The line containing "The yellow apple" and every line after it through the end of the records: return those exactly, and nothing more.

--- Provided information Enclosed Below ---

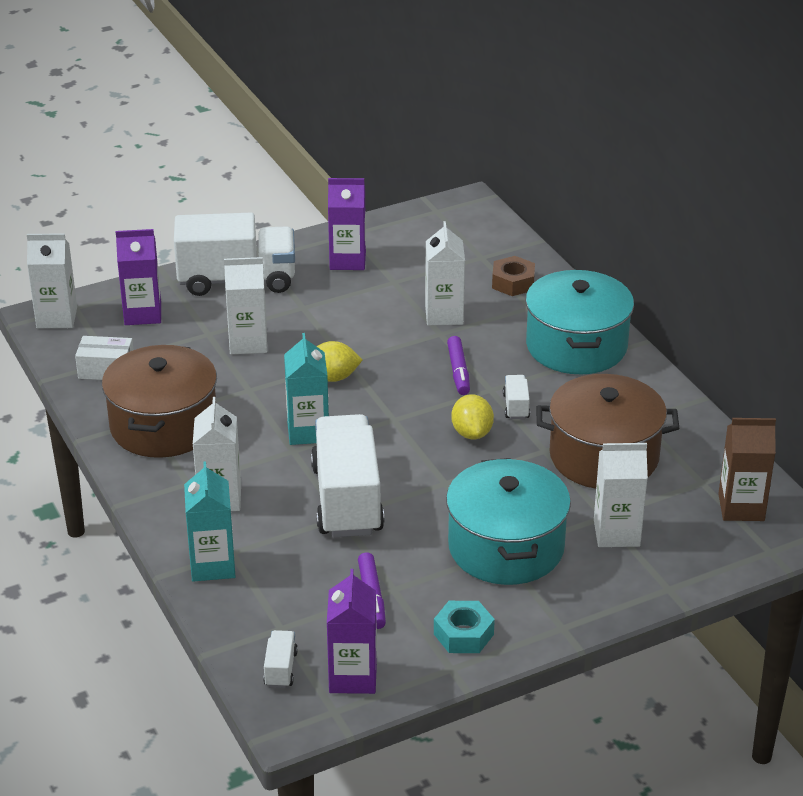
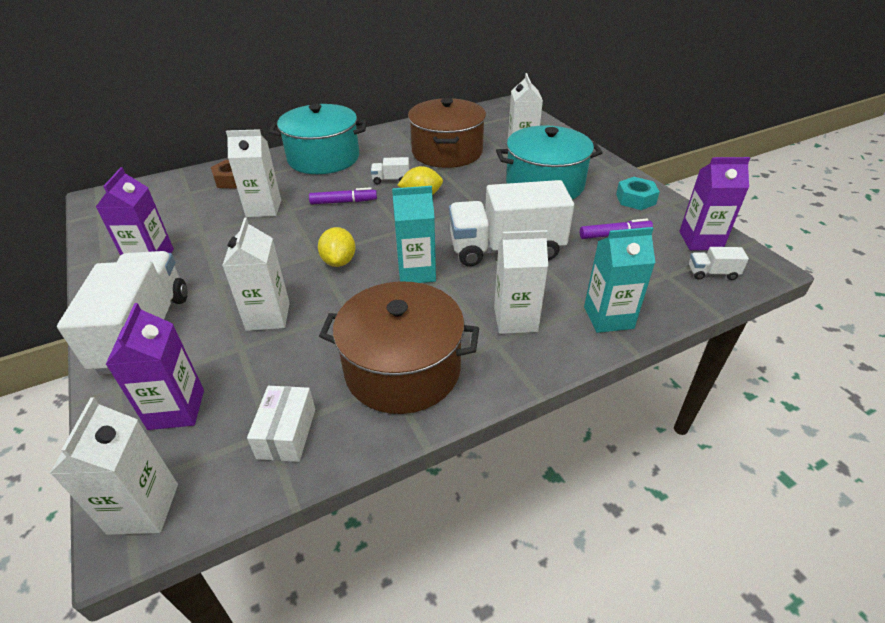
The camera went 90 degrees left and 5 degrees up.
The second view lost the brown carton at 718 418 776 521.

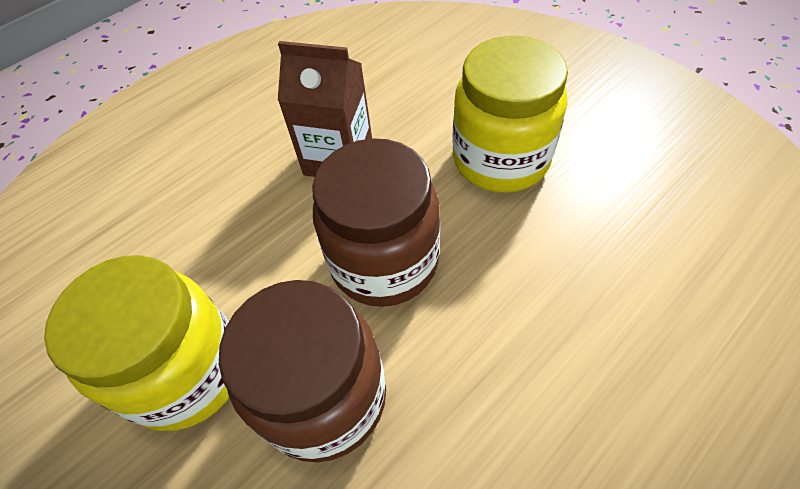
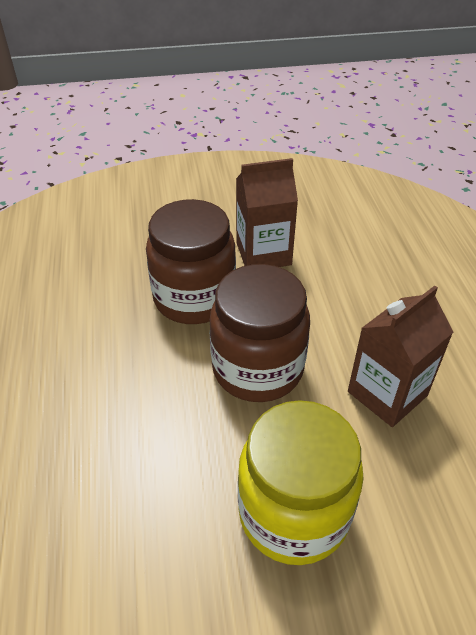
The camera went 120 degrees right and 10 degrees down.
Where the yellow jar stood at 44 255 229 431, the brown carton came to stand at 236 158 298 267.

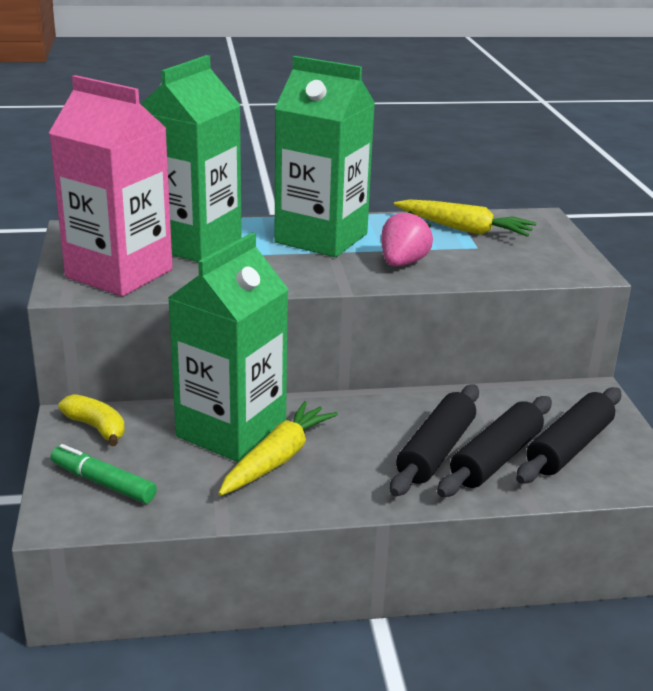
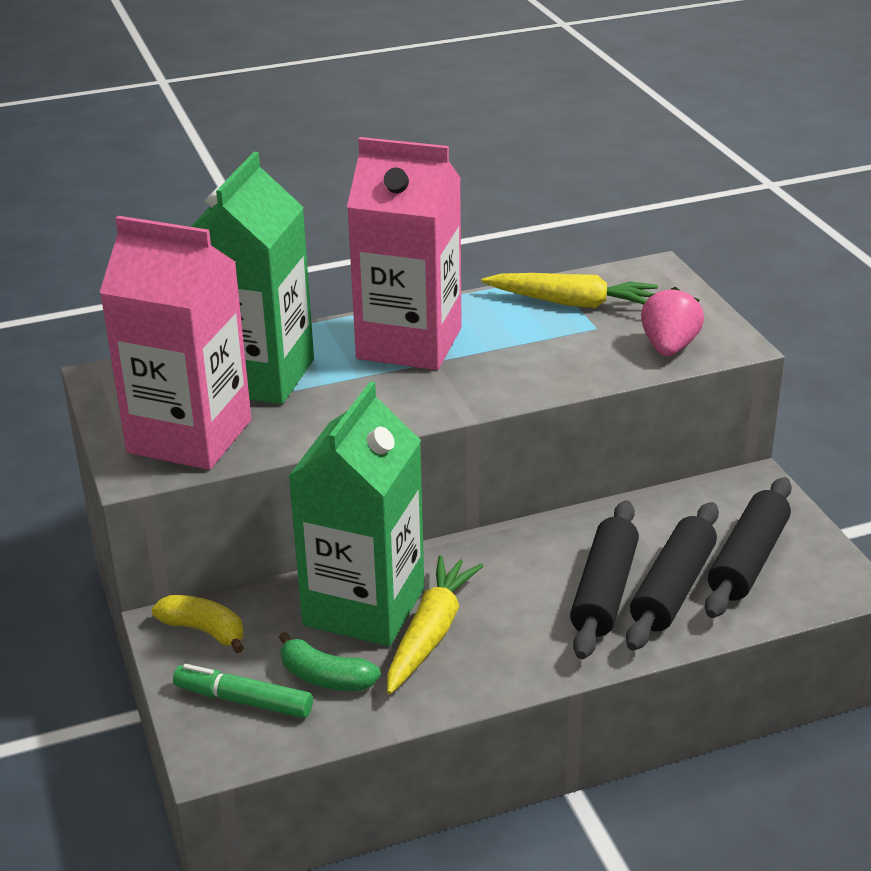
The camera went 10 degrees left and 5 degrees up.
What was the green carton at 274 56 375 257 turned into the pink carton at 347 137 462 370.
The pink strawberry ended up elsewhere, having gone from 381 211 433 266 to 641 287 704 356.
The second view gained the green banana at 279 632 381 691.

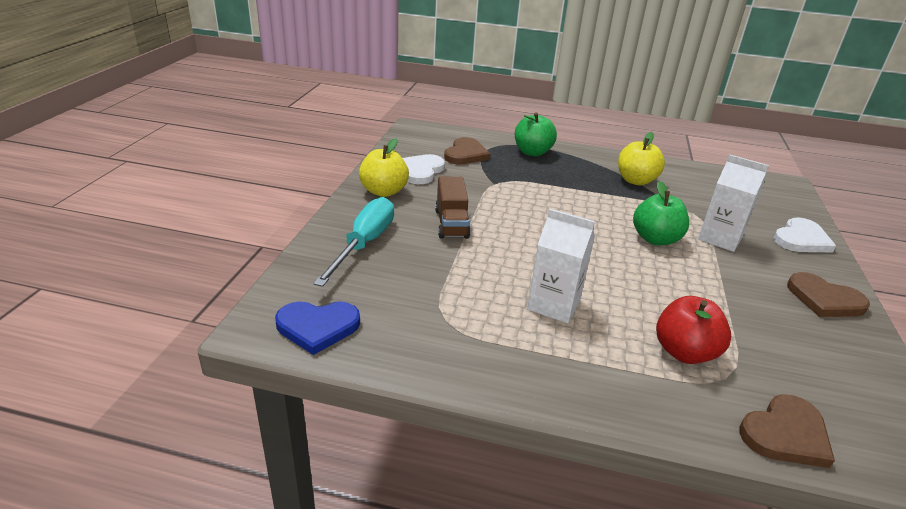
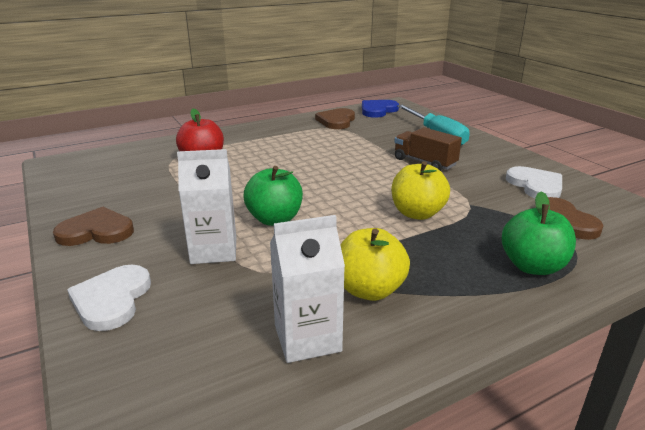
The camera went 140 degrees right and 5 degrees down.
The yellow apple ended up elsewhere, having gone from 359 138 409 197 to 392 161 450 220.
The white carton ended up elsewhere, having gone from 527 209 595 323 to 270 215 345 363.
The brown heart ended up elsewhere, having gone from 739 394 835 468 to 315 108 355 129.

--- End of Enclosed Provided information ---

■ **Answer box**
The yellow apple ended up elsewhere, having gone from 359 138 409 197 to 392 161 450 220.
The white carton ended up elsewhere, having gone from 527 209 595 323 to 270 215 345 363.
The brown heart ended up elsewhere, having gone from 739 394 835 468 to 315 108 355 129.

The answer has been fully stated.